§ **DÉTAILS DE LA TÂCHE**:
Recopiez les lignes ci-dessous, du début jusqu'à la ligne contenant « 21: (280, 119) » incluse, en remplaçant « top-left » par « upper-left » et sans rien modifier d'autre.

⁂

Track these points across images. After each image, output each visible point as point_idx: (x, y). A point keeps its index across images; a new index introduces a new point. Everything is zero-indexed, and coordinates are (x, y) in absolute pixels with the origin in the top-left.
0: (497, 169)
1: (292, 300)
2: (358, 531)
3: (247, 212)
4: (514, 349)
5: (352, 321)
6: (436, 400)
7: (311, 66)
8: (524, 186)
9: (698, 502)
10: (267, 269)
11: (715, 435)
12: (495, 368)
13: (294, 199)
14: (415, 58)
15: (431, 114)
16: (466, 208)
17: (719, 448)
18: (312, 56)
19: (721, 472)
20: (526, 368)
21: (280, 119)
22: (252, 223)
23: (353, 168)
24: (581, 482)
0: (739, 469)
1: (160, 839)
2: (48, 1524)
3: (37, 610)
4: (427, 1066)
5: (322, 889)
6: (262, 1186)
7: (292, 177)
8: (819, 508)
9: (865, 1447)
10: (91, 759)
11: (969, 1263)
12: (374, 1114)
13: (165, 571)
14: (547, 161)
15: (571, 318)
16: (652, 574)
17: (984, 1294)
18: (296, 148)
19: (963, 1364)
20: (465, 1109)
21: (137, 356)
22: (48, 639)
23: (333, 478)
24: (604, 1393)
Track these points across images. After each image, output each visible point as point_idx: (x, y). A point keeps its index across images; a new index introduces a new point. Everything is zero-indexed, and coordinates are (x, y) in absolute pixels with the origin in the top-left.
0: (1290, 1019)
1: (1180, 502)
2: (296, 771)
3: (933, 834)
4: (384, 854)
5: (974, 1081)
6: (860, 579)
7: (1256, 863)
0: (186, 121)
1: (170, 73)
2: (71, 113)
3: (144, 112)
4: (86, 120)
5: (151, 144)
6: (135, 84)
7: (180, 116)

⁂

§ **EXERCICE CORRIGÉ**:
Track these points across images. After each image, output each visible point as point_idx: (x, y). A point keeps its index across images; a new index introduces a new point. Everything is zero-indexed, and coordinates are (x, y) in absolute pixels with the origin in the upper-left.
0: (497, 169)
1: (292, 300)
2: (358, 531)
3: (247, 212)
4: (514, 349)
5: (352, 321)
6: (436, 400)
7: (311, 66)
8: (524, 186)
9: (698, 502)
10: (267, 269)
11: (715, 435)
12: (495, 368)
13: (294, 199)
14: (415, 58)
15: (431, 114)
16: (466, 208)
17: (719, 448)
18: (312, 56)
19: (721, 472)
20: (526, 368)
21: (280, 119)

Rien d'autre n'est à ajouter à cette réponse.